# [ACTIVITY]
Scan the material below for the string "none", and copy every line where it shows up.

# [EXTRACTED INFORMATION]
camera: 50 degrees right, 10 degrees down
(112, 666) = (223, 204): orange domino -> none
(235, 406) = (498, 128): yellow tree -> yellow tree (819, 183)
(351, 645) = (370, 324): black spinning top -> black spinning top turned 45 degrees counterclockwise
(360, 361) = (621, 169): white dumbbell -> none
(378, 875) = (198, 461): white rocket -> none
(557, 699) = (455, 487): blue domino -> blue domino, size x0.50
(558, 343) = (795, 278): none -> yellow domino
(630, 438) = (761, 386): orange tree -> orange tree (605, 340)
...
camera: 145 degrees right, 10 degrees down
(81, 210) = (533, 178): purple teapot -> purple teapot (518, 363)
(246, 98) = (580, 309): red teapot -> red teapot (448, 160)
--
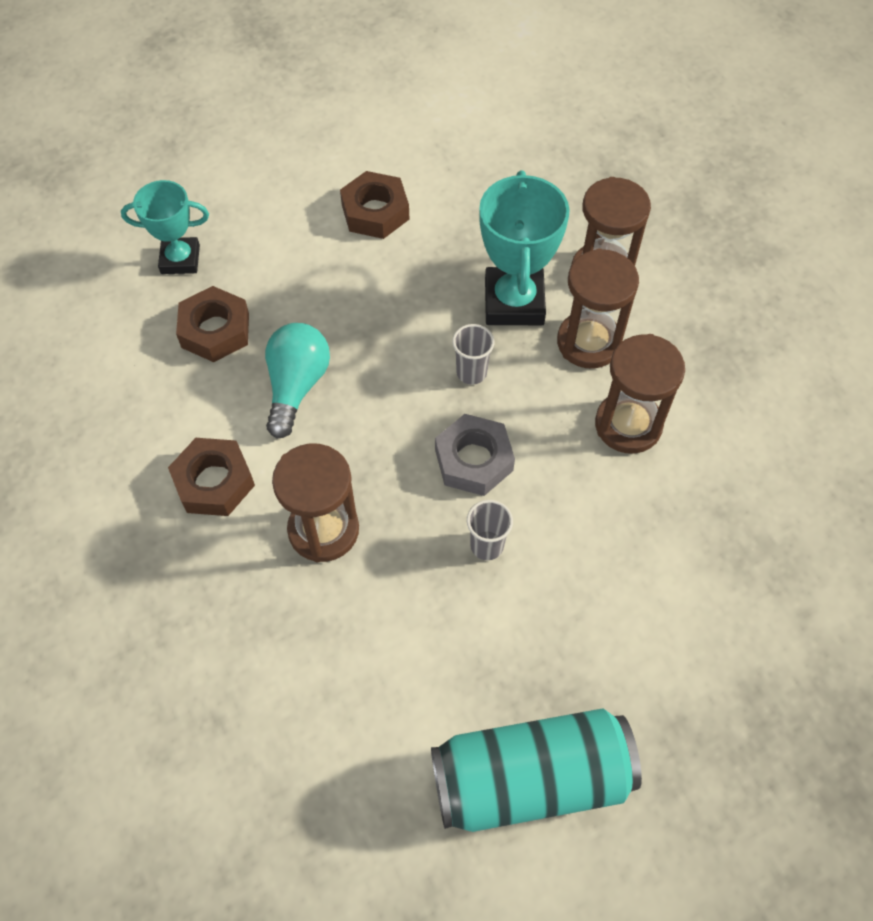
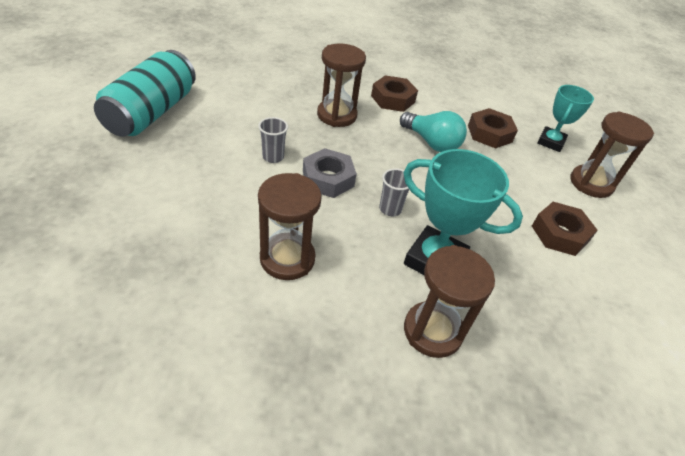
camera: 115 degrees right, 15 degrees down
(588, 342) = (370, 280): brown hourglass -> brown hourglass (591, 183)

# [OUTPUT FOR THIS TASK]
(112, 666) = (223, 204): orange domino -> none
(360, 361) = (621, 169): white dumbbell -> none
(378, 875) = (198, 461): white rocket -> none
(558, 343) = (795, 278): none -> yellow domino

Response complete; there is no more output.